AIM OF THE TASK :: Copy, word for word, the lines of the entries below between the one with "The green_madulan moved" and the one with "The red_metamusa at", inclusive, and leave out everything else.

INPUT FOR THIS TASK ::
▽
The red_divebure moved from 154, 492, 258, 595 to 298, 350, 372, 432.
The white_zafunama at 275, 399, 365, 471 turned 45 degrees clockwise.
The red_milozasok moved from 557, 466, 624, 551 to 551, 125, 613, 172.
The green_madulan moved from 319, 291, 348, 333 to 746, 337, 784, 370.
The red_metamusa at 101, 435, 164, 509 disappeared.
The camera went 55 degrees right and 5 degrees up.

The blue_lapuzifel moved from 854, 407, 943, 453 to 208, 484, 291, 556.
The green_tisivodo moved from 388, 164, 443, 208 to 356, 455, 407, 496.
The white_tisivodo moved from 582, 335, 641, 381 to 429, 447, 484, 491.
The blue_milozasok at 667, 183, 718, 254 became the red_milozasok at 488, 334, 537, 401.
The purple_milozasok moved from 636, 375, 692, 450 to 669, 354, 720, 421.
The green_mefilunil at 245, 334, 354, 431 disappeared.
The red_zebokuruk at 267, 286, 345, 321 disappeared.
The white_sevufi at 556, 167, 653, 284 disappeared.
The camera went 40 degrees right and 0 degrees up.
△
▽
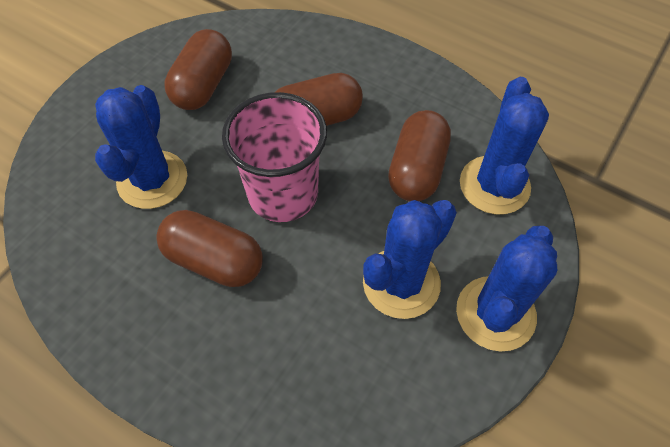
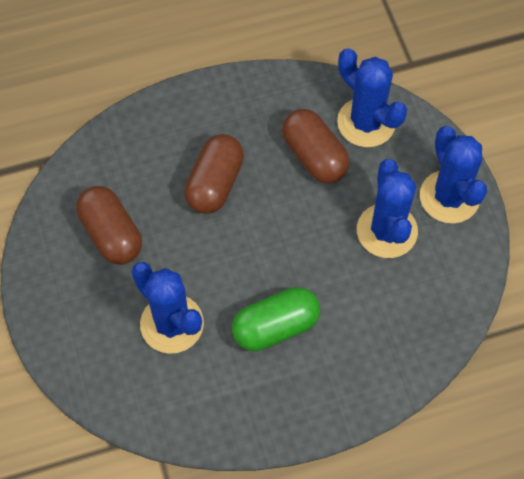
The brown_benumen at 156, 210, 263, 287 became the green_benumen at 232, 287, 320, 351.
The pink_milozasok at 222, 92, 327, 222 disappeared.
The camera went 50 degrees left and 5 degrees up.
△
RESULT ::
The green_madulan moved from 319, 291, 348, 333 to 746, 337, 784, 370.
The red_metamusa at 101, 435, 164, 509 disappeared.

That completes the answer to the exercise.